Exercise input

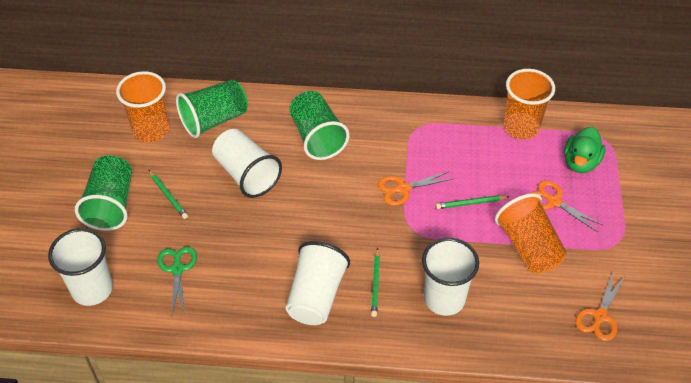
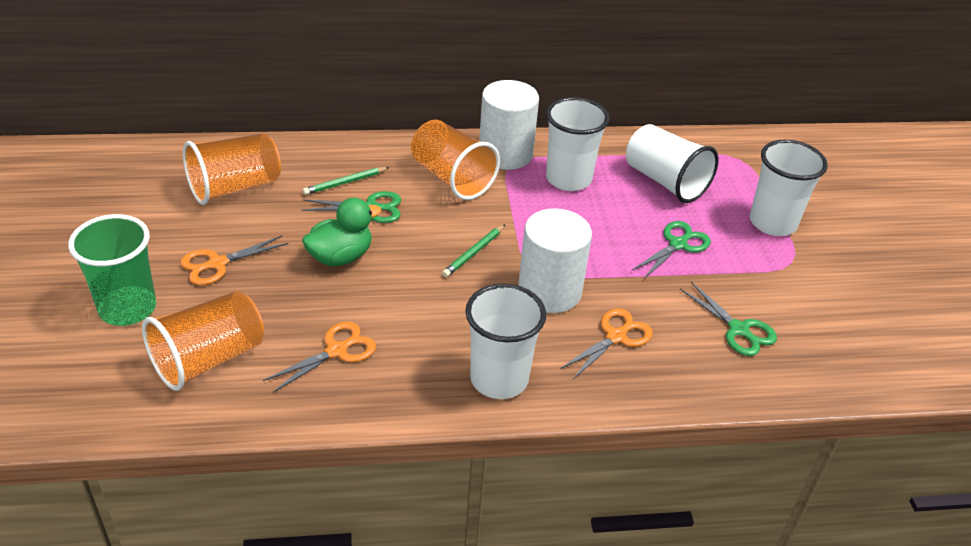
green cup: 3 -> 1
green pencil: 3 -> 2
green scissors: 1 -> 3
white cylinder: 0 -> 2

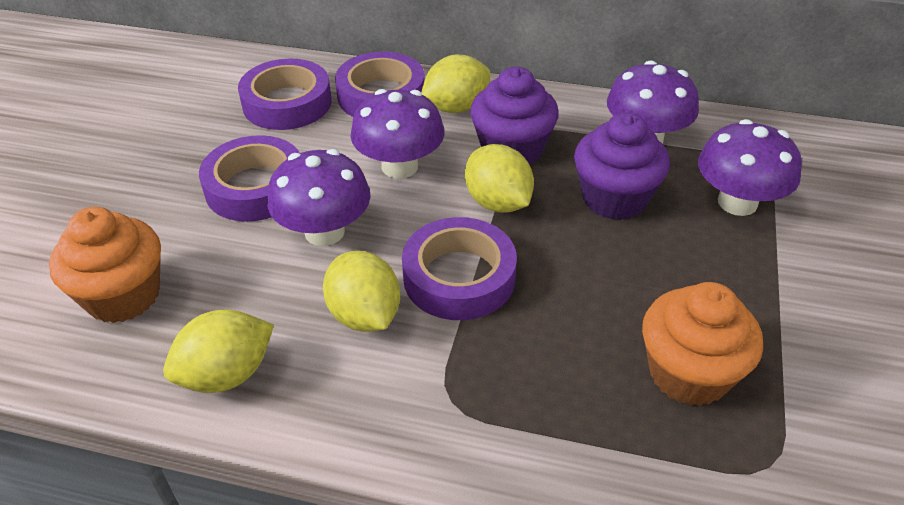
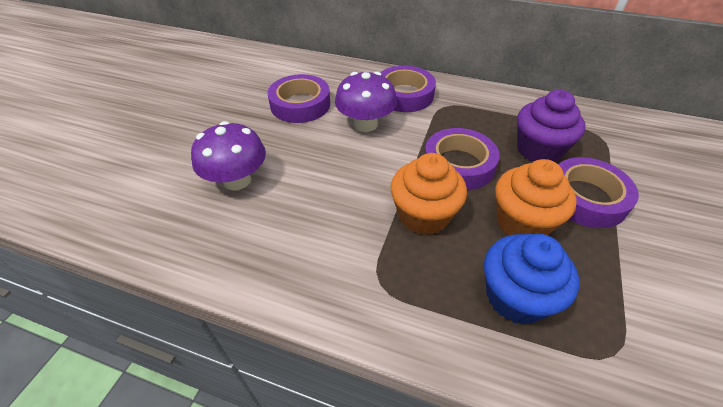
blue cupcake: 0 -> 1
purple cupcake: 2 -> 1
purple mushroom: 4 -> 2
yellow lemon: 4 -> 0

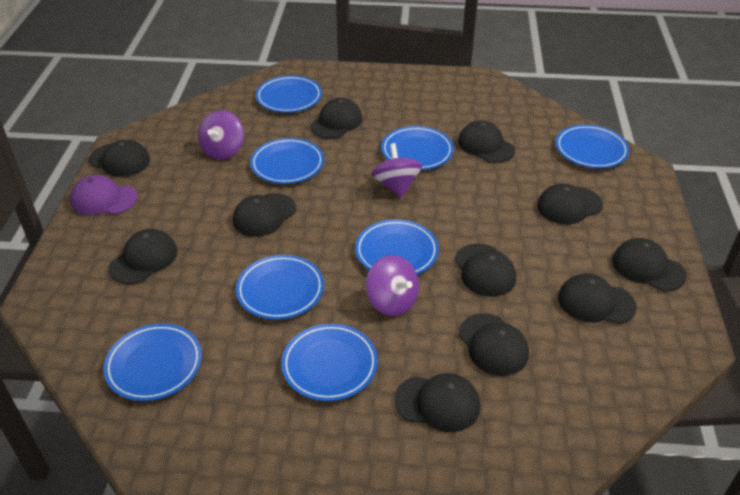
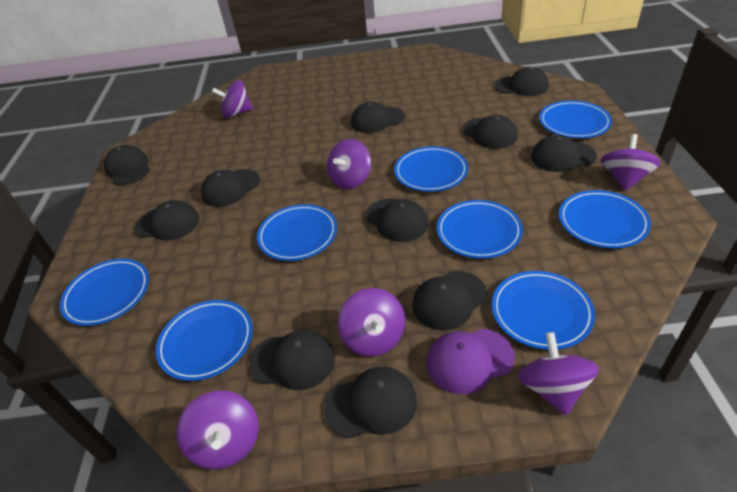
purple spinning top: 3 -> 6

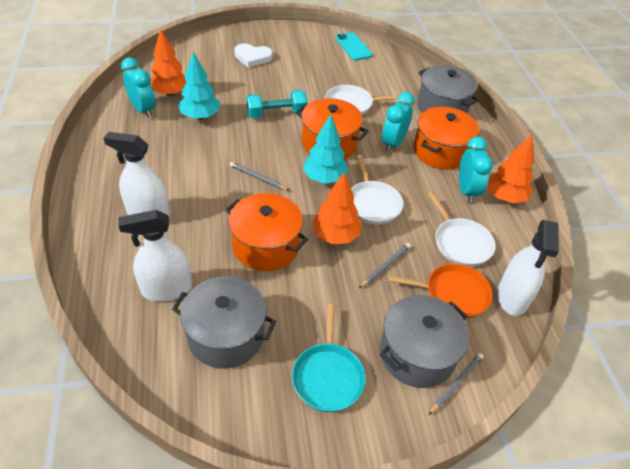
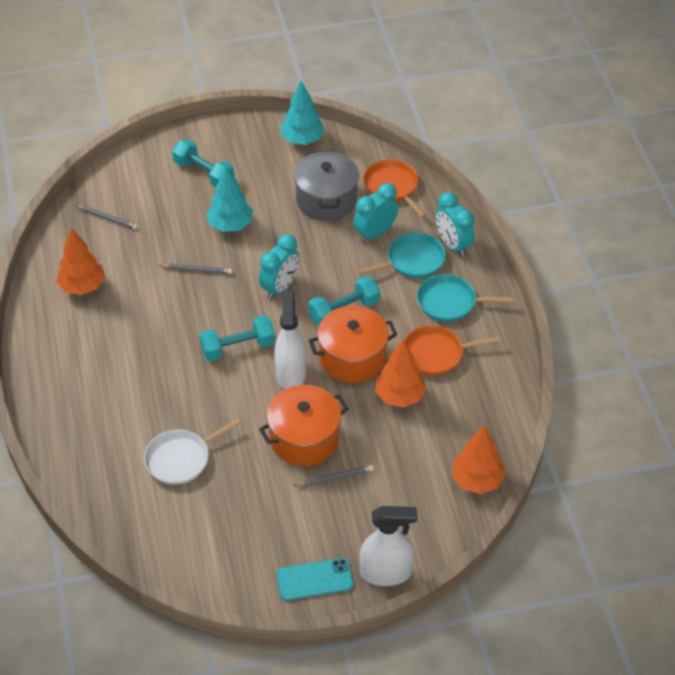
grey pot: 3 -> 1
orange pan: 1 -> 2
orange pot: 3 -> 2
turquoise dumbbell: 1 -> 3
turquoise pan: 1 -> 2
white heart: 1 -> 0
white pan: 3 -> 1
white spray bottle: 3 -> 2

What you need to do
Copy these entries precisely and drop any picture.

Your response
green cup: 3 -> 1
green pencil: 3 -> 2
green scissors: 1 -> 3
white cylinder: 0 -> 2

blue cupcake: 0 -> 1
purple cupcake: 2 -> 1
purple mushroom: 4 -> 2
yellow lemon: 4 -> 0

purple spinning top: 3 -> 6

grey pot: 3 -> 1
orange pan: 1 -> 2
orange pot: 3 -> 2
turquoise dumbbell: 1 -> 3
turquoise pan: 1 -> 2
white heart: 1 -> 0
white pan: 3 -> 1
white spray bottle: 3 -> 2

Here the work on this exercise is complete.